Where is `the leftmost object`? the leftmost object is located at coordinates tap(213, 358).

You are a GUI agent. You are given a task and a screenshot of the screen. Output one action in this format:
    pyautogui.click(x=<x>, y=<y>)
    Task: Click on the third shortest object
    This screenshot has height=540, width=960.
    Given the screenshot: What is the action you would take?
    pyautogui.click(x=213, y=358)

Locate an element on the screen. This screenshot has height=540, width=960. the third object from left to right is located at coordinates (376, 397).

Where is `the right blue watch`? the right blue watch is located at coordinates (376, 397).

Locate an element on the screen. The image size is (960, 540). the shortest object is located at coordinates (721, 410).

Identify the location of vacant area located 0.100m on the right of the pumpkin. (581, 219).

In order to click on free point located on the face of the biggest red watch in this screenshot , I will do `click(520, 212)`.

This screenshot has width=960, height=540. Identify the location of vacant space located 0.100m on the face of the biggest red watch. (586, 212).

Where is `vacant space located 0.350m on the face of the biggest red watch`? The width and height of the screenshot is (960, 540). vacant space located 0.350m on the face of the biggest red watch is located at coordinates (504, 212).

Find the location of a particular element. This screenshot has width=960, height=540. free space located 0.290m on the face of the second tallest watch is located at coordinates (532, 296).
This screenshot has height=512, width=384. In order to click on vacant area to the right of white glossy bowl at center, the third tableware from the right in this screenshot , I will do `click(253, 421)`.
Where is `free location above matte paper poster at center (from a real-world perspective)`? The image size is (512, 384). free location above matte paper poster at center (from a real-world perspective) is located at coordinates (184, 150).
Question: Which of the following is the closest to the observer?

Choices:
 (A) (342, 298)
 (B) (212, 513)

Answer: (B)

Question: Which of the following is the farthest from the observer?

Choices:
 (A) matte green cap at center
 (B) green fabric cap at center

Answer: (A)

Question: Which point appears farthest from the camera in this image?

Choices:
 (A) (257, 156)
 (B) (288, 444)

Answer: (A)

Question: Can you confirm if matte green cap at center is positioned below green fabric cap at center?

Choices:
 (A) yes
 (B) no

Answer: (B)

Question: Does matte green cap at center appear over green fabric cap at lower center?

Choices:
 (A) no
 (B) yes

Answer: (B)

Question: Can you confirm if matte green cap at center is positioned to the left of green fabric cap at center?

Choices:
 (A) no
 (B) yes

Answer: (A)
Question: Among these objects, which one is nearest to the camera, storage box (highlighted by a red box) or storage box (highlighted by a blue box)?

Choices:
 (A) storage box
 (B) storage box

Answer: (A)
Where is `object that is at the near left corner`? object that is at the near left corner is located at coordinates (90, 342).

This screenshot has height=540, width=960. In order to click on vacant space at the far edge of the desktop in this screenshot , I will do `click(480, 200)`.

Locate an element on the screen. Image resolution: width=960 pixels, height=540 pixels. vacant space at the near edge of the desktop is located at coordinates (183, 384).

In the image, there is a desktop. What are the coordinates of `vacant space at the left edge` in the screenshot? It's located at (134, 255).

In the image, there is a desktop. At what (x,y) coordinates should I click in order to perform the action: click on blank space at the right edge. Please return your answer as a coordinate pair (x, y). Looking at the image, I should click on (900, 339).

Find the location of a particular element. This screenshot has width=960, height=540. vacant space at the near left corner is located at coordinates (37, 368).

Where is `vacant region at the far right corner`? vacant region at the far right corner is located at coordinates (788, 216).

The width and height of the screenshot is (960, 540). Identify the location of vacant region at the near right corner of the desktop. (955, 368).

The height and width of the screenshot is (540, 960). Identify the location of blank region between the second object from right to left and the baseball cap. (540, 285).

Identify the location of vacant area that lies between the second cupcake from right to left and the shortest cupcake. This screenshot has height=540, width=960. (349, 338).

- Your instructions: Count the lines in the rows above that contain the word "observer", and reply with that number alone.

- Exercise response: 2